## [ACTIVITY]
Copy the records exactly, leaving out every picture.

## [RECORDED DATA]

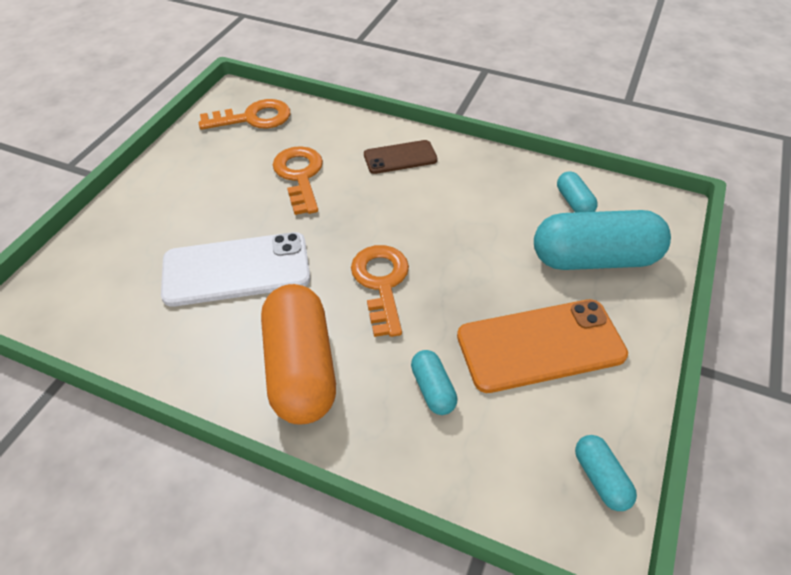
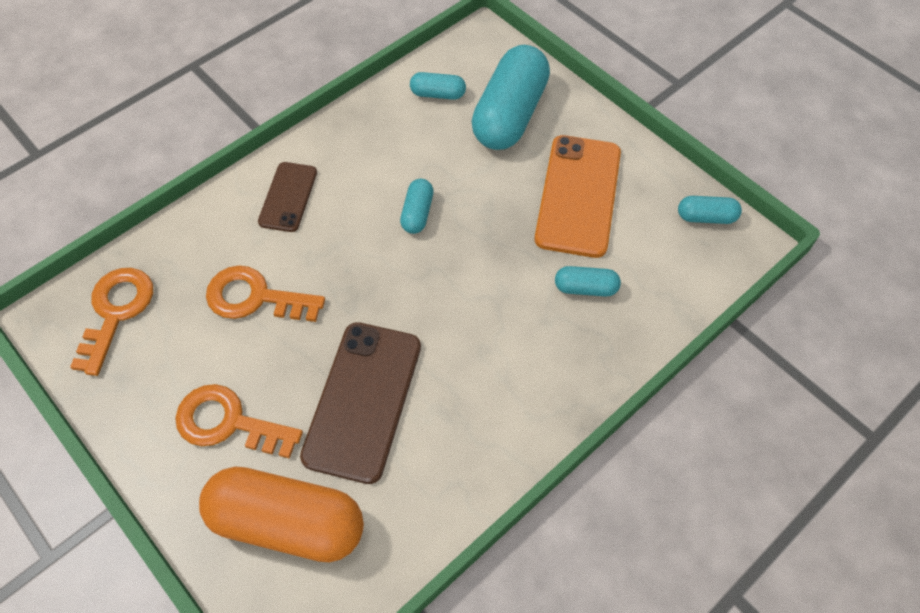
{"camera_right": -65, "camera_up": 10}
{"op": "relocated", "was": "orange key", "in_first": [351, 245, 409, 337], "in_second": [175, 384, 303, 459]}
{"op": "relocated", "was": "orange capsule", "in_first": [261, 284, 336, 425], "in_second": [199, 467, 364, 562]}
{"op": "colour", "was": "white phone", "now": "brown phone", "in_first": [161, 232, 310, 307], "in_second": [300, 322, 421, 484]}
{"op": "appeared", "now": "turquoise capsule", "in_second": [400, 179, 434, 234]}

## [EXERCISE ANSWER]
{"camera_right": -65, "camera_up": 10}
{"op": "relocated", "was": "orange key", "in_first": [351, 245, 409, 337], "in_second": [175, 384, 303, 459]}
{"op": "relocated", "was": "orange capsule", "in_first": [261, 284, 336, 425], "in_second": [199, 467, 364, 562]}
{"op": "colour", "was": "white phone", "now": "brown phone", "in_first": [161, 232, 310, 307], "in_second": [300, 322, 421, 484]}
{"op": "appeared", "now": "turquoise capsule", "in_second": [400, 179, 434, 234]}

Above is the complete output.